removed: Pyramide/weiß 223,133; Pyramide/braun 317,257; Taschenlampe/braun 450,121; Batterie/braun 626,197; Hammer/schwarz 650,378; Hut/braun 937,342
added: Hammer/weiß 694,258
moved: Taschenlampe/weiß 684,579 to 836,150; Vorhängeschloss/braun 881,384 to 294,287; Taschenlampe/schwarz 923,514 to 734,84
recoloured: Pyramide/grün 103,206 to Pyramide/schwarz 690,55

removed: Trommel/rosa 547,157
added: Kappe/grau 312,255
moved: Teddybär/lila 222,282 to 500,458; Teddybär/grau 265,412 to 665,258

--

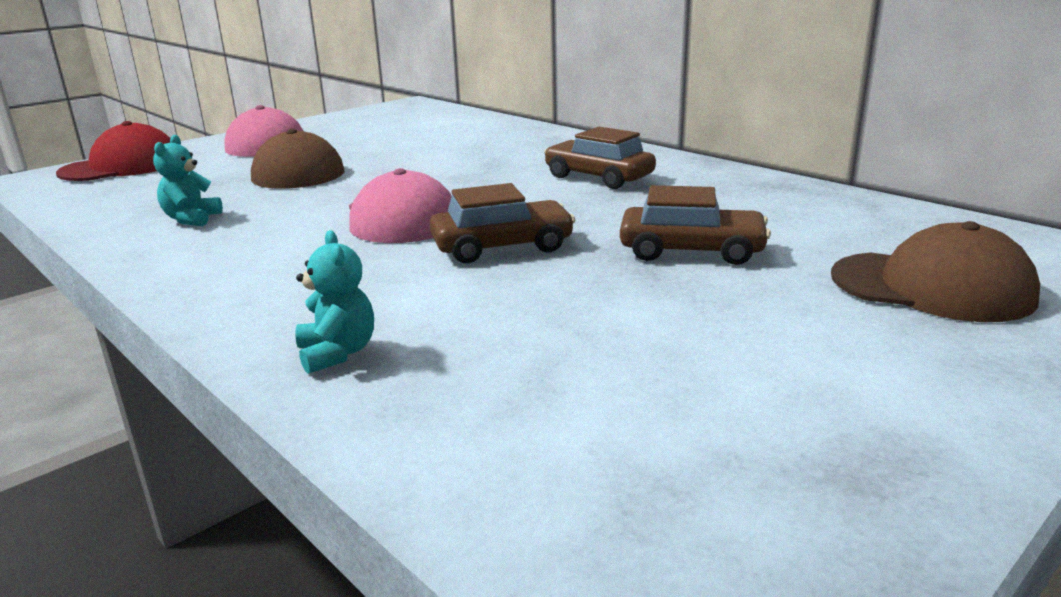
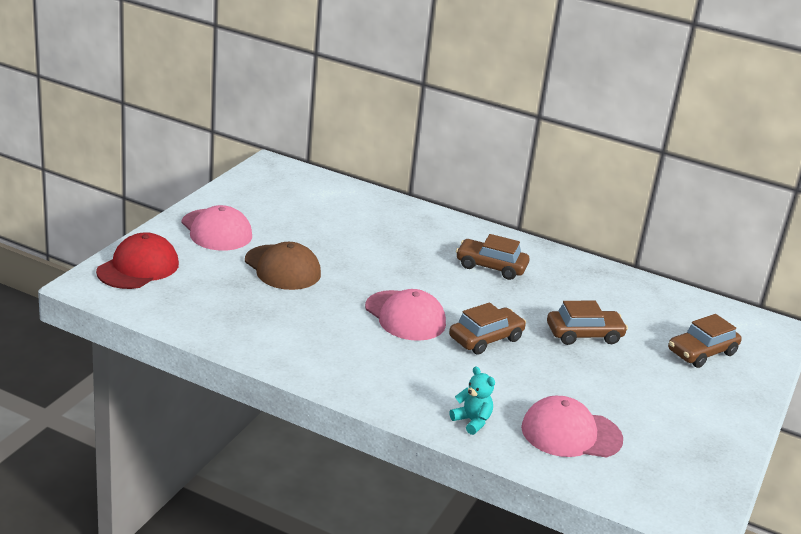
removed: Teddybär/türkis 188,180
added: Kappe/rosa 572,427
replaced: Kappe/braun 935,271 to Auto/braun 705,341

● WHAT IS NEEDED
Go through the entries and copy each line holding the string "Taschenlampe".

● EXERCISE ANSWER
removed: Pyramide/weiß 223,133; Pyramide/braun 317,257; Taschenlampe/braun 450,121; Batterie/braun 626,197; Hammer/schwarz 650,378; Hut/braun 937,342
moved: Taschenlampe/weiß 684,579 to 836,150; Vorhängeschloss/braun 881,384 to 294,287; Taschenlampe/schwarz 923,514 to 734,84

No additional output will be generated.